• [Information provided]

⁂

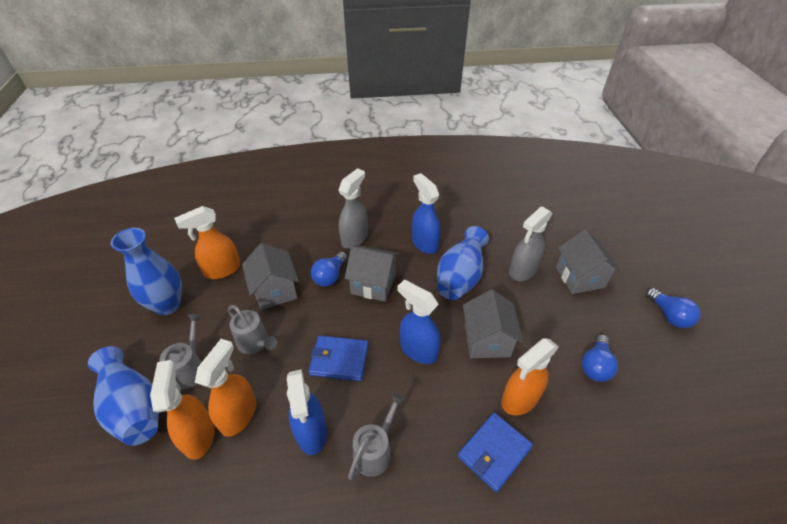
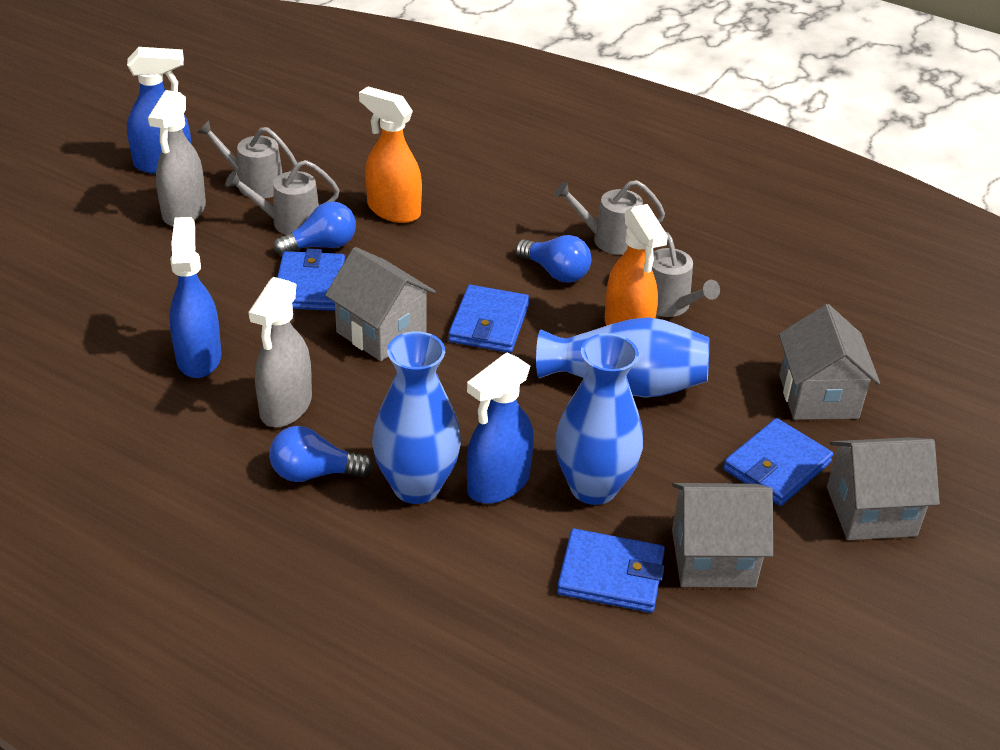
blue wallet: 2 -> 4
grey watering can: 3 -> 4
orange spray bottle: 4 -> 2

⁂

• [Task item] Would you copy all the material exactly, dropping the pictures?

• [Response box]
blue wallet: 2 -> 4
grey watering can: 3 -> 4
orange spray bottle: 4 -> 2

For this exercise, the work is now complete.